(RECORDS FOR THIS EXERCISE)
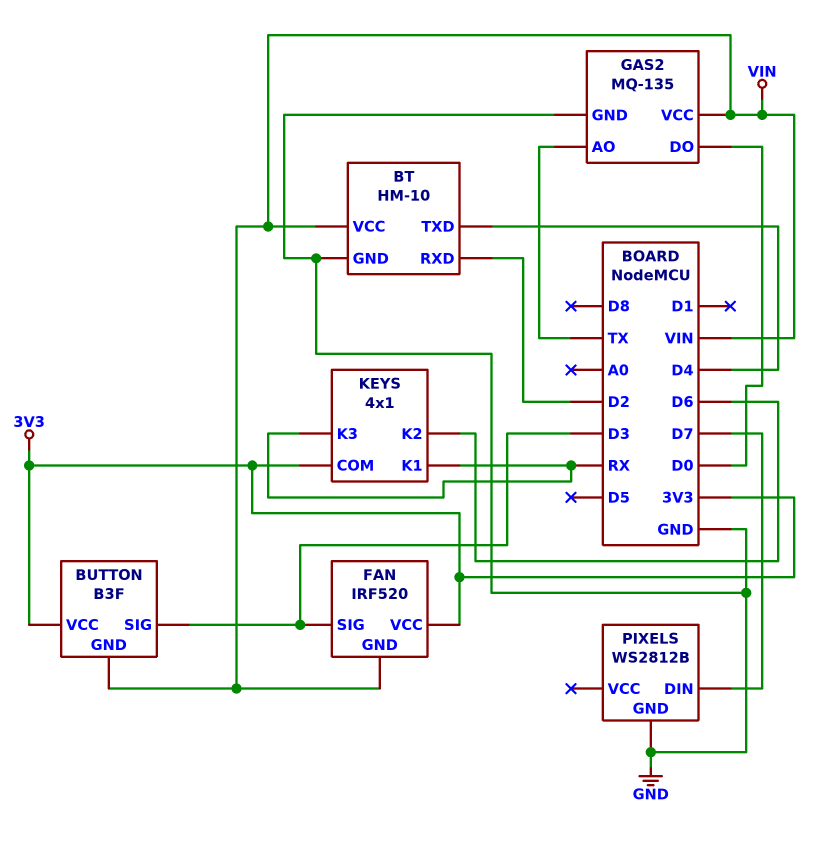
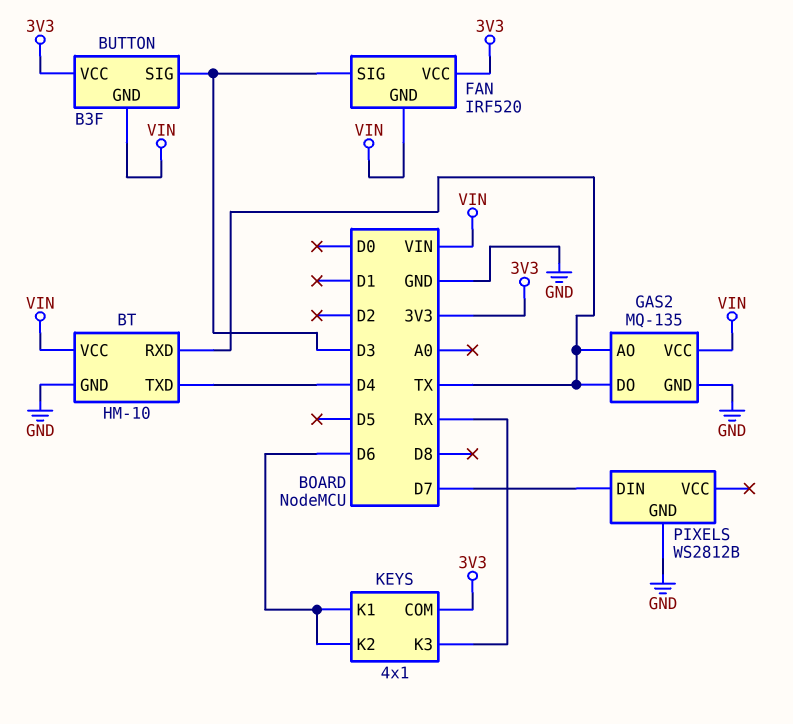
BT pin RXD: D2 -> TX
GAS2 pin DO: D0 -> TX
KEYS pin K1: RX -> D6

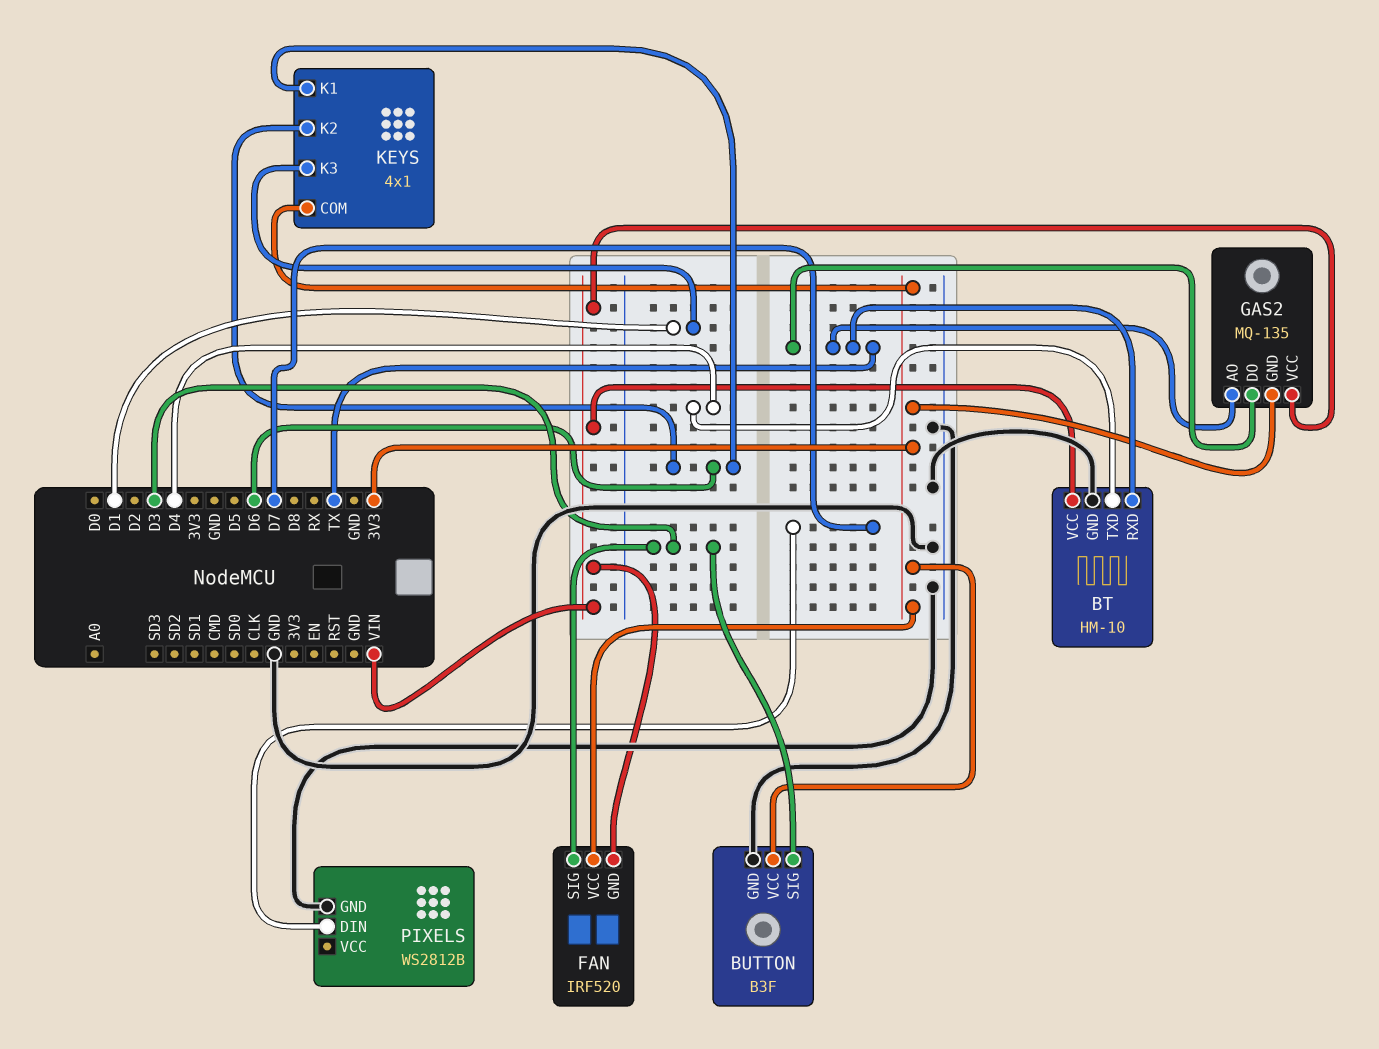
BUTTON pin GND: VIN -> GND
GAS2 pin GND: GND -> 3V3
KEYS pin K3: RX -> D1

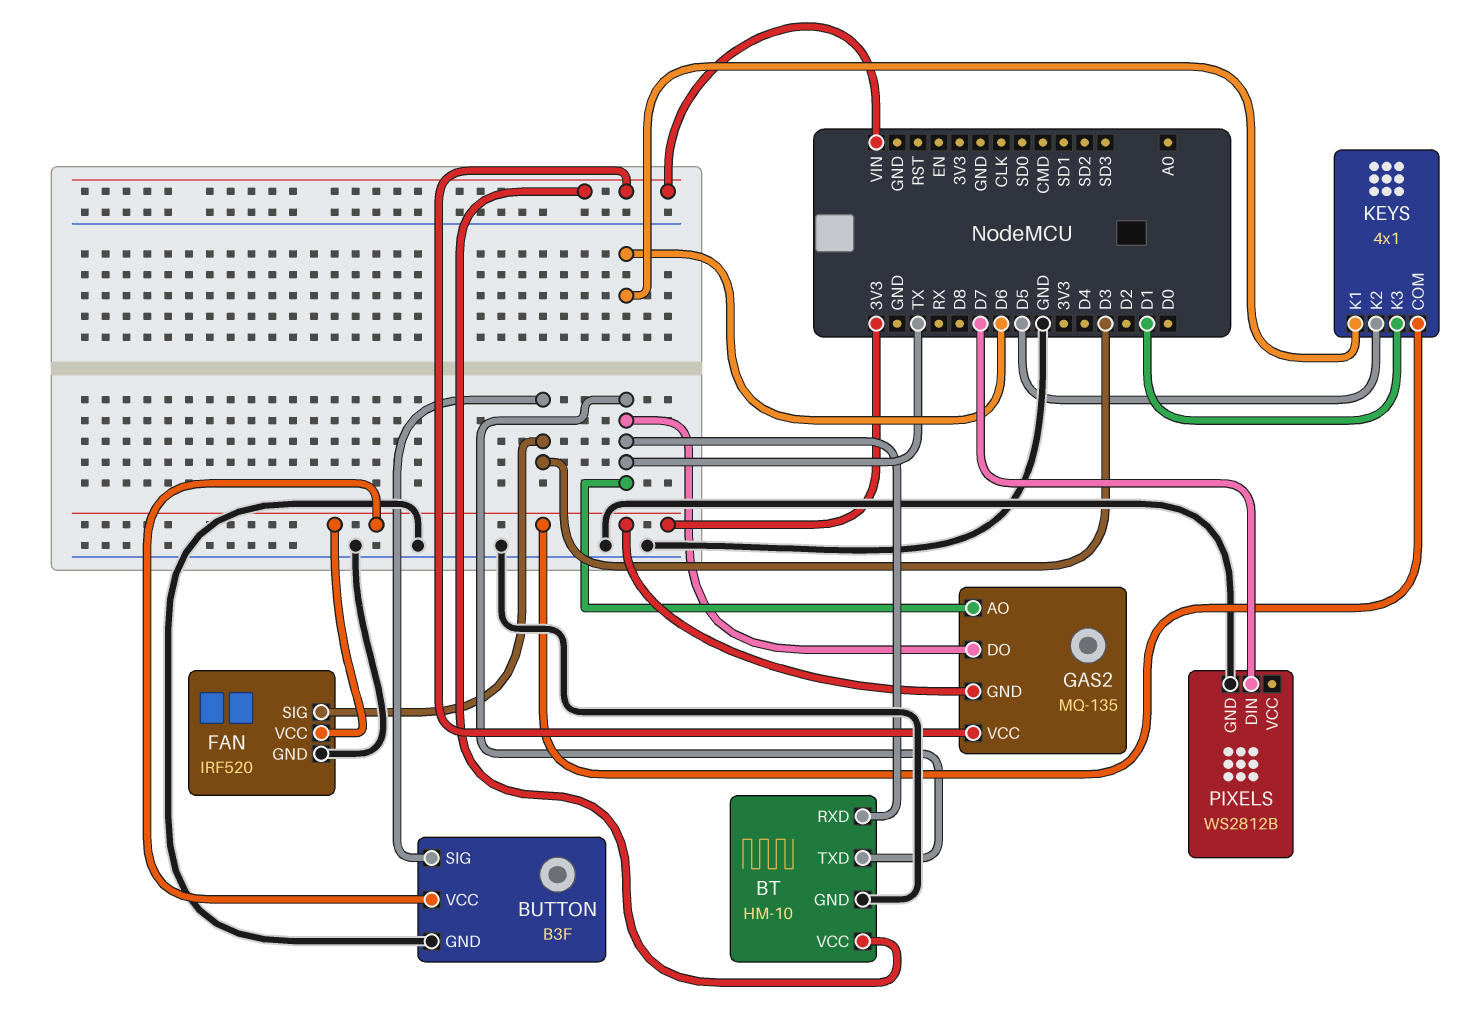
BT pin TXD: D4 -> TX
FAN pin GND: VIN -> GND
KEYS pin K2: D6 -> D5

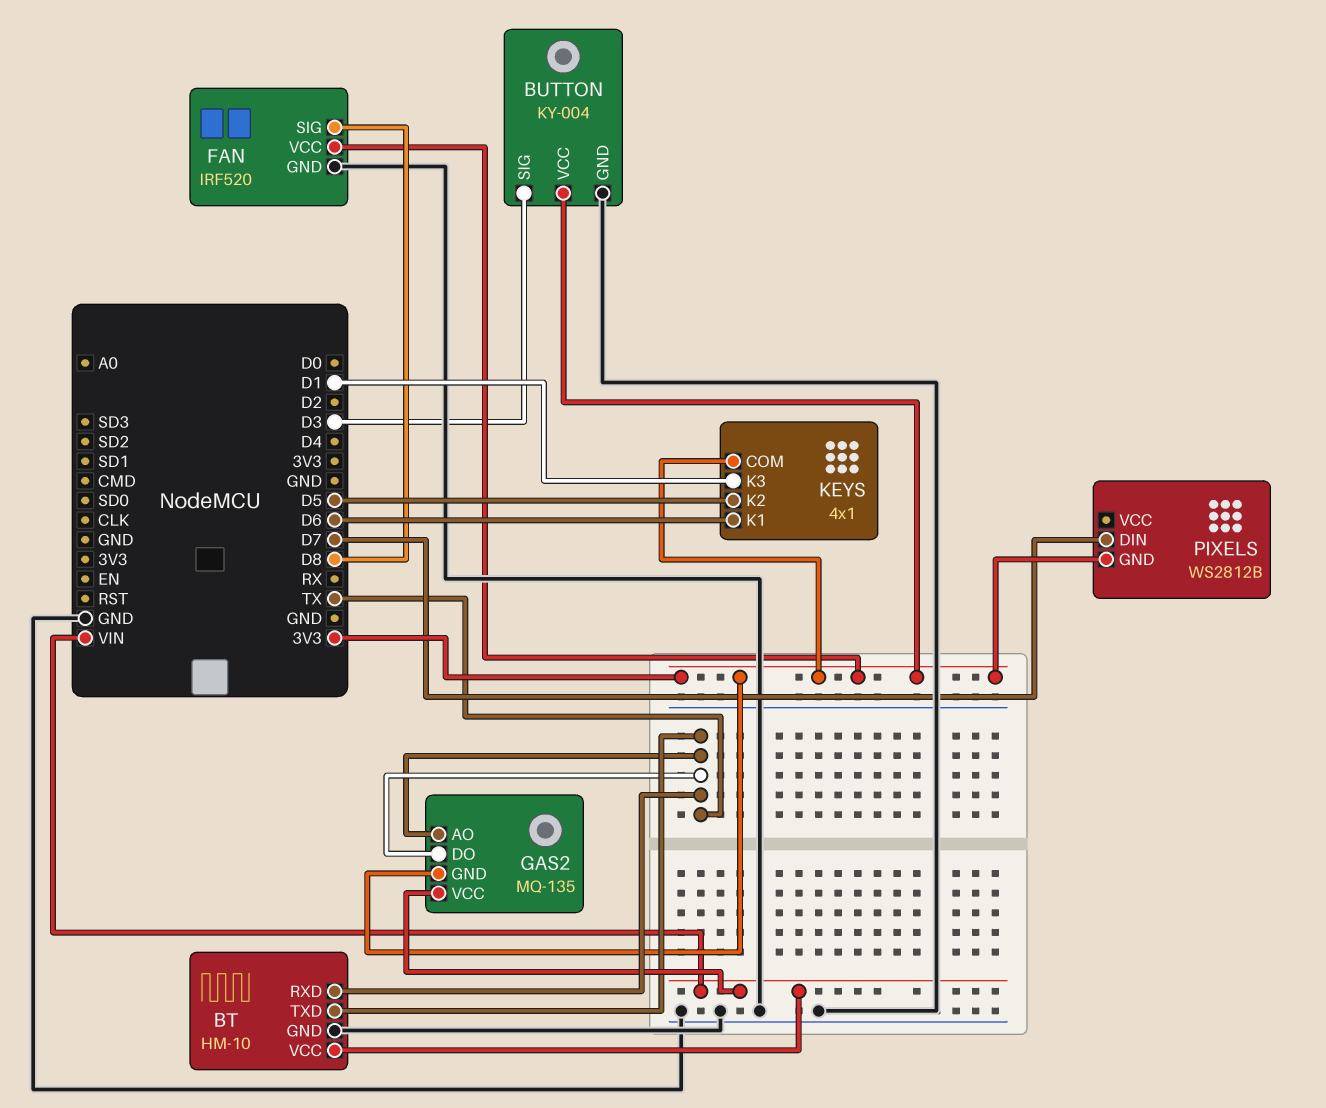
BUTTON: B3F -> KY-004
FAN pin SIG: D3 -> D8
PIXELS pin GND: GND -> 3V3

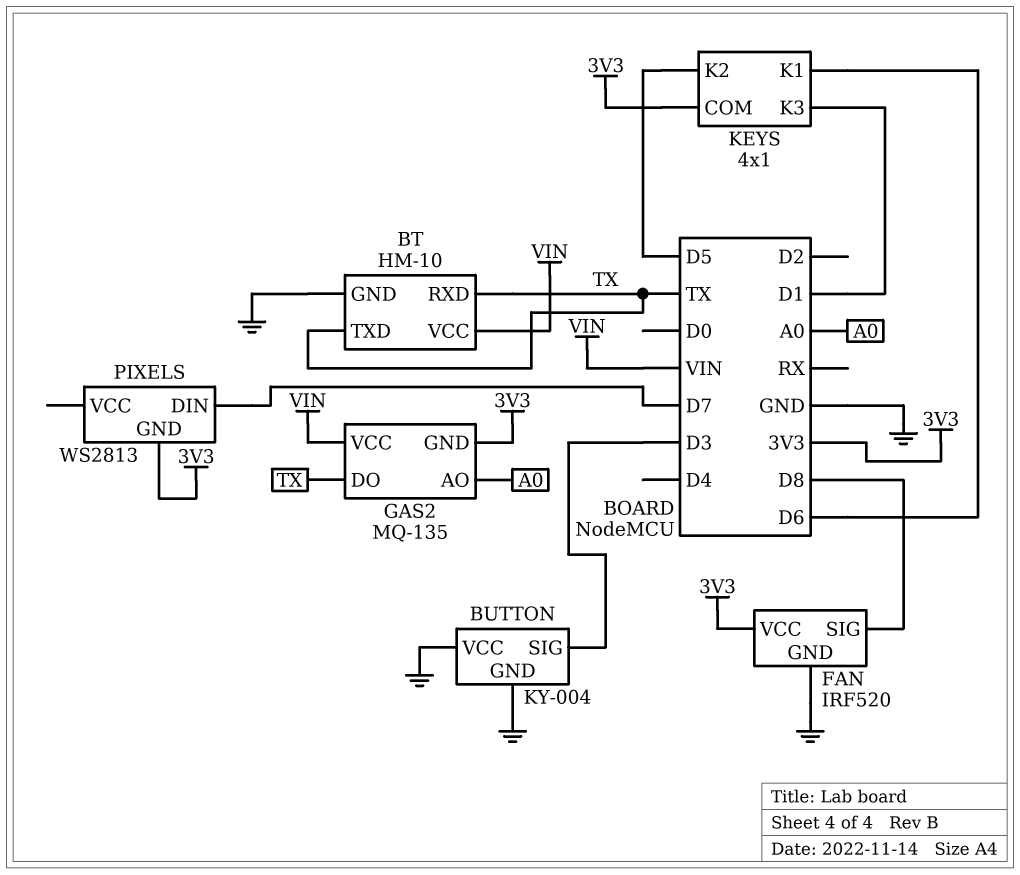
BUTTON pin VCC: 3V3 -> GND
GAS2 pin AO: TX -> A0
PIXELS: WS2812B -> WS2813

(TASK INSTRUCTIONS) Repeat the material above in full and unchanged, minus its images.

(ANSWER BOX)
BT pin RXD: D2 -> TX
GAS2 pin DO: D0 -> TX
KEYS pin K1: RX -> D6

BUTTON pin GND: VIN -> GND
GAS2 pin GND: GND -> 3V3
KEYS pin K3: RX -> D1

BT pin TXD: D4 -> TX
FAN pin GND: VIN -> GND
KEYS pin K2: D6 -> D5

BUTTON: B3F -> KY-004
FAN pin SIG: D3 -> D8
PIXELS pin GND: GND -> 3V3

BUTTON pin VCC: 3V3 -> GND
GAS2 pin AO: TX -> A0
PIXELS: WS2812B -> WS2813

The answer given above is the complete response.